WHAT TO PRODUCE = Exclude all pictures from your copy of the data below, which should otherwise match exactly.

━━━━━━━━━━━━━━━━━━━━

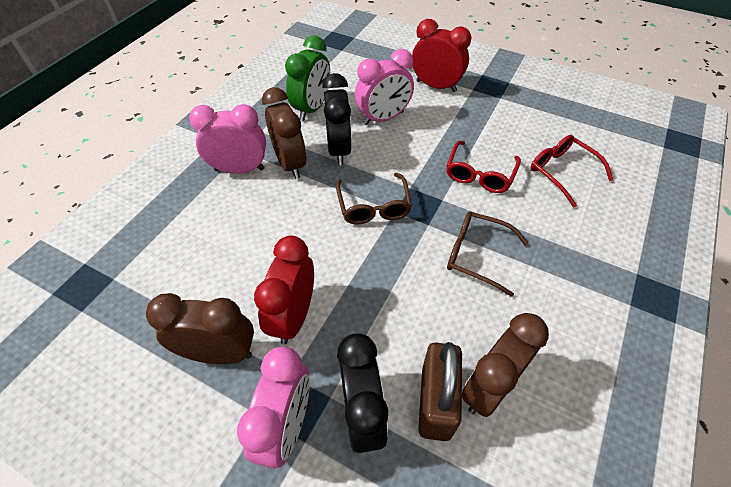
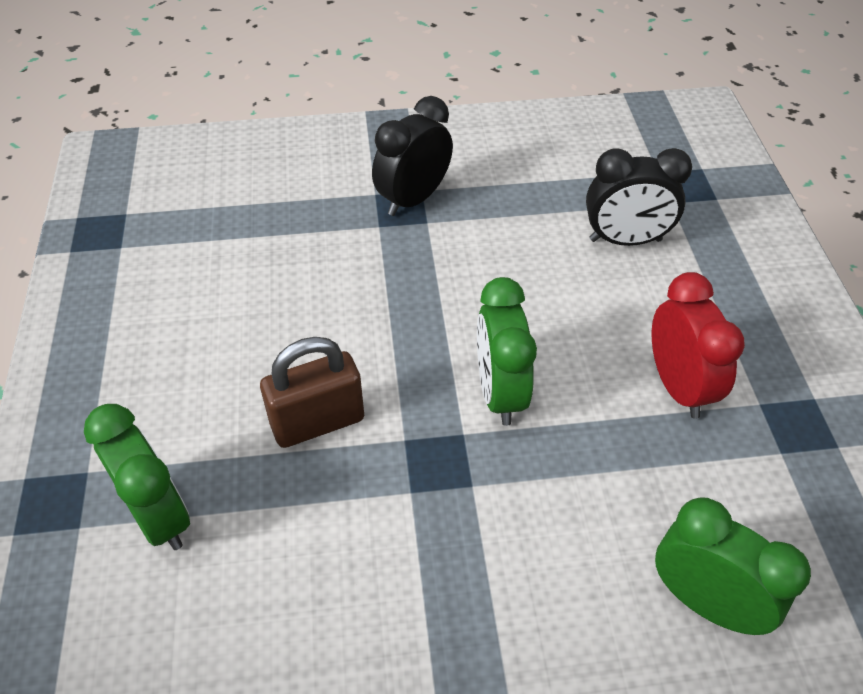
brown clock: 3 -> 0
brown glasses: 2 -> 0
green clock: 1 -> 3
pink clock: 3 -> 0
red clock: 2 -> 1
red glasses: 2 -> 0

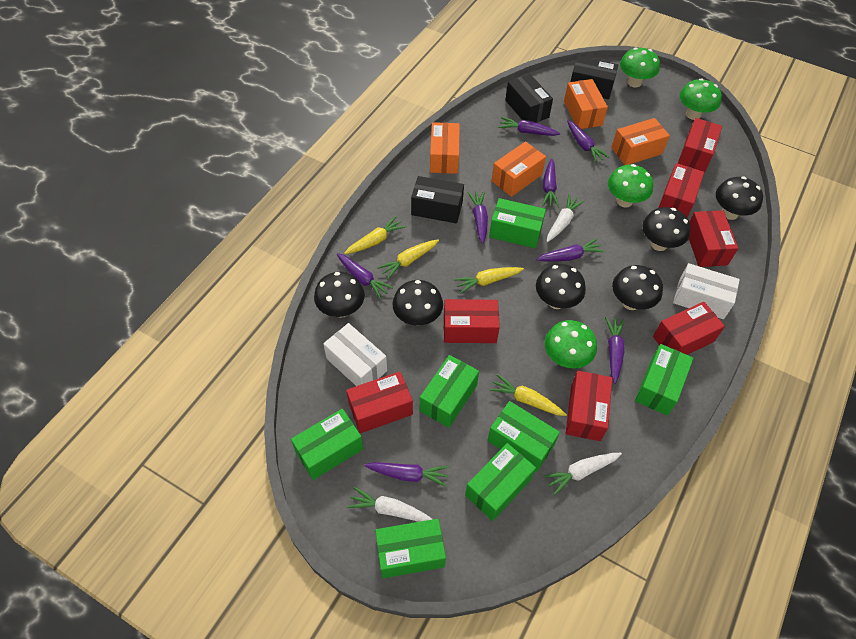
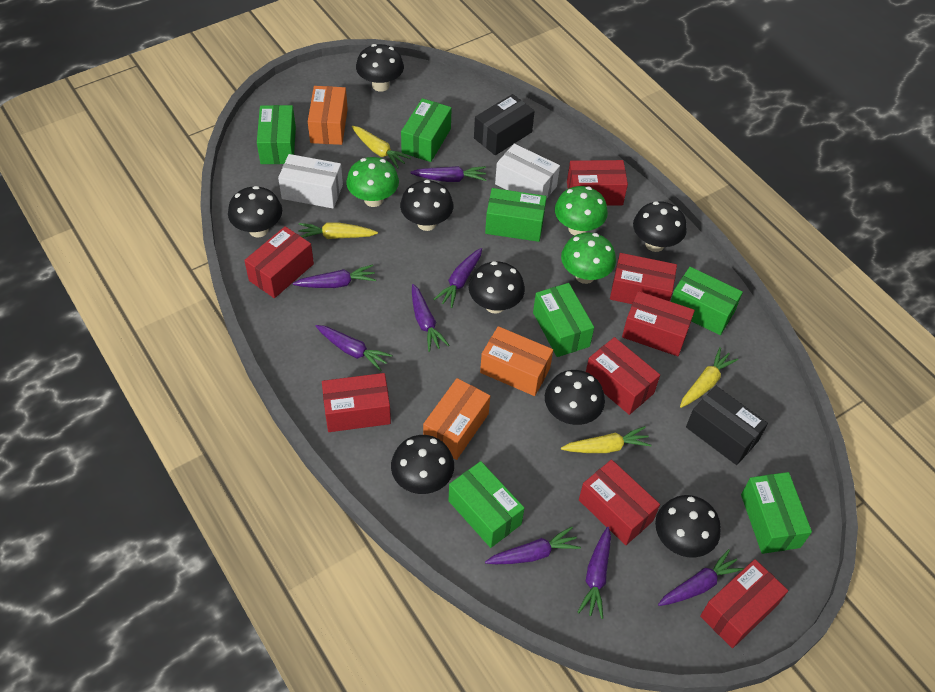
black box: 3 -> 2
black mushroom: 6 -> 8
green mushroom: 4 -> 3
orange box: 4 -> 3
red box: 7 -> 8
white carrot: 3 -> 0

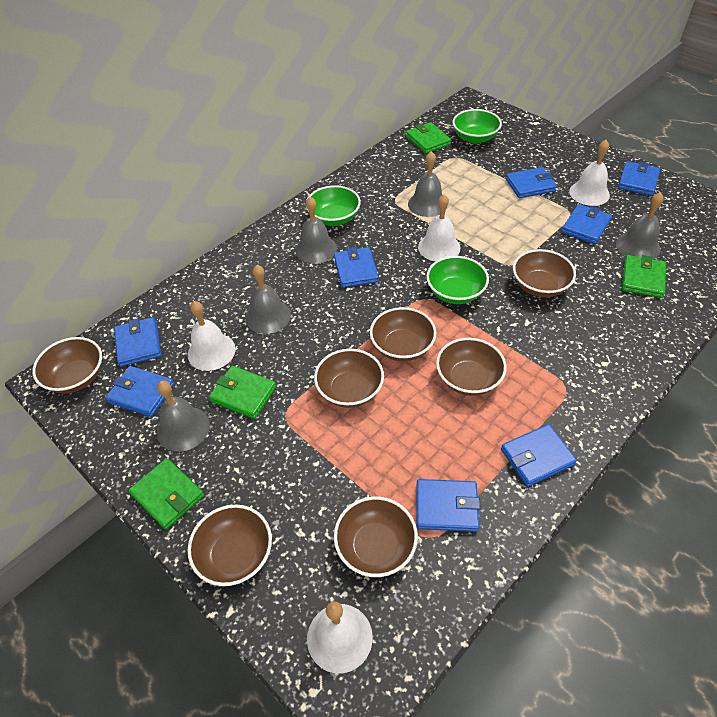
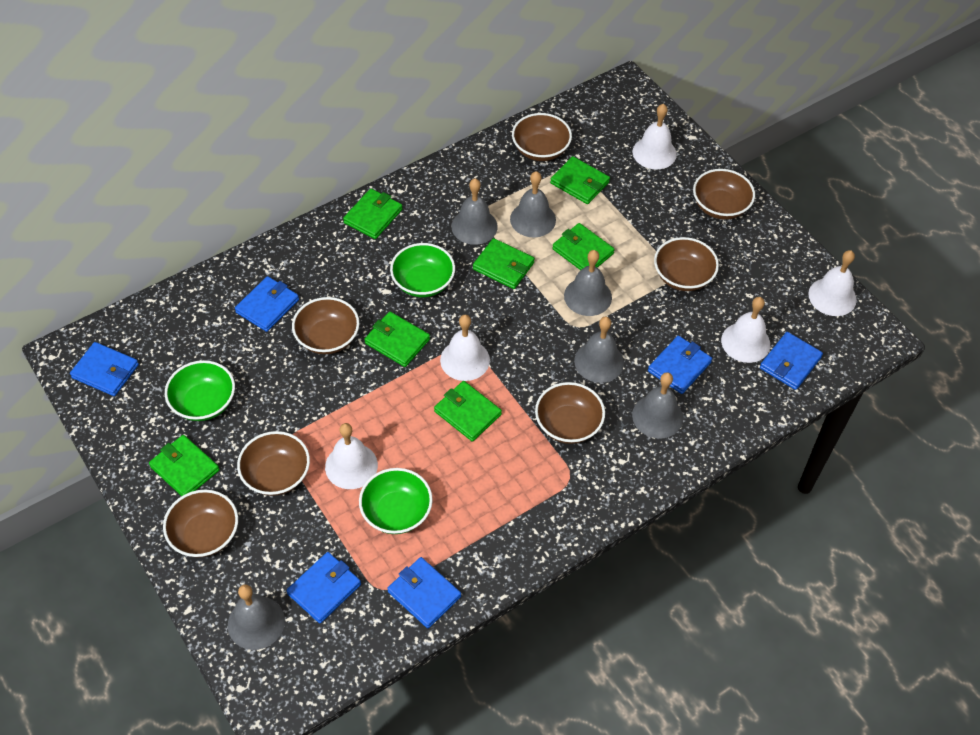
blue wallet: 8 -> 6
green wallet: 4 -> 7
grey bell: 5 -> 6
white bell: 4 -> 5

━━━━━━━━━━━━━━━━━━━━

TASK OUTPUT =
brown clock: 3 -> 0
brown glasses: 2 -> 0
green clock: 1 -> 3
pink clock: 3 -> 0
red clock: 2 -> 1
red glasses: 2 -> 0

black box: 3 -> 2
black mushroom: 6 -> 8
green mushroom: 4 -> 3
orange box: 4 -> 3
red box: 7 -> 8
white carrot: 3 -> 0

blue wallet: 8 -> 6
green wallet: 4 -> 7
grey bell: 5 -> 6
white bell: 4 -> 5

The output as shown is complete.